◆ Data extract:
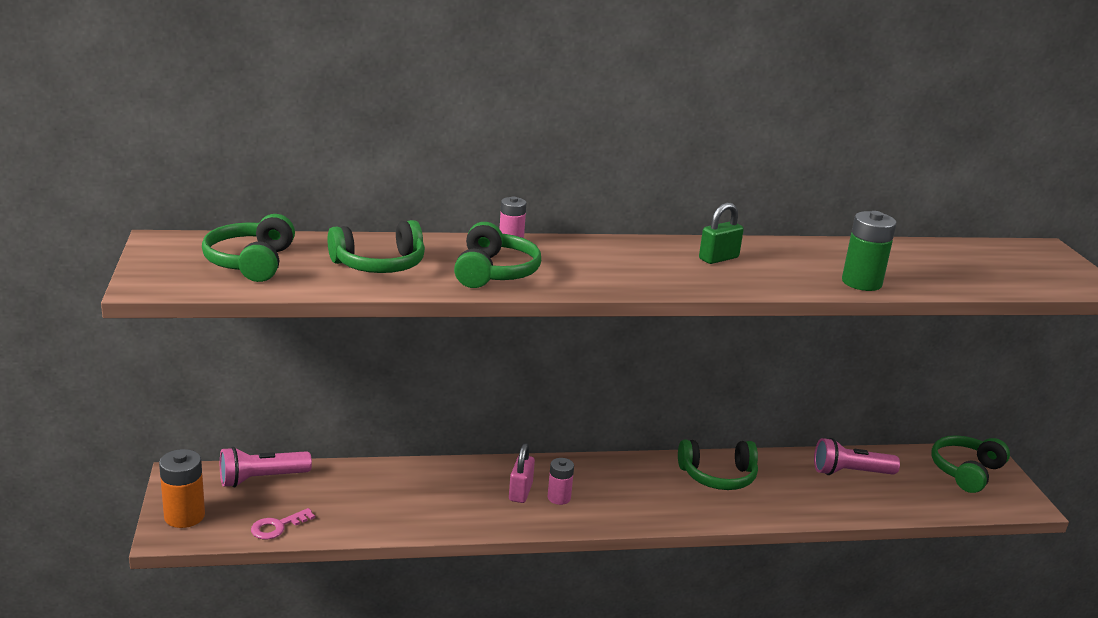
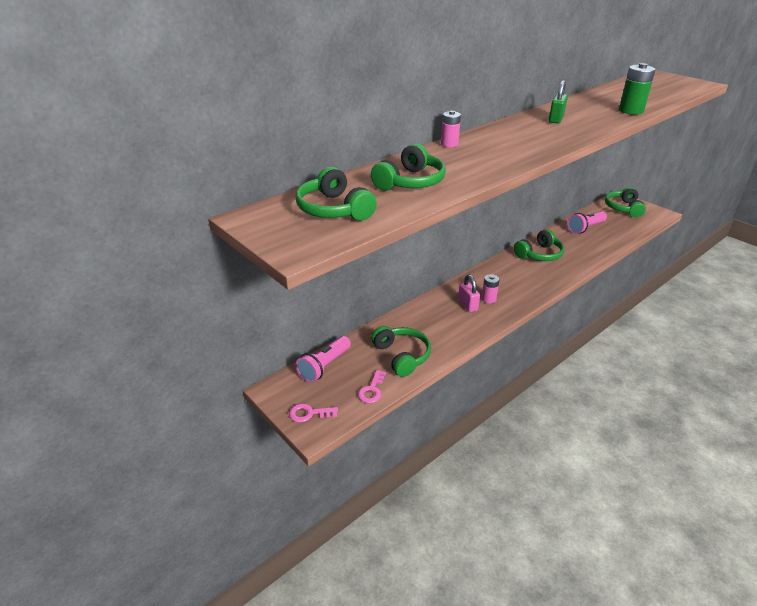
camera: 30 degrees left, 10 degrees up
(184, 516) = (309, 413): orange battery -> pink key
(494, 272) = (476, 163): green headphones -> green headphones (402, 356)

◆ Assignment: Repeat the data exactly. No pictures should appear.

◆ Response area:
camera: 30 degrees left, 10 degrees up
(184, 516) = (309, 413): orange battery -> pink key
(494, 272) = (476, 163): green headphones -> green headphones (402, 356)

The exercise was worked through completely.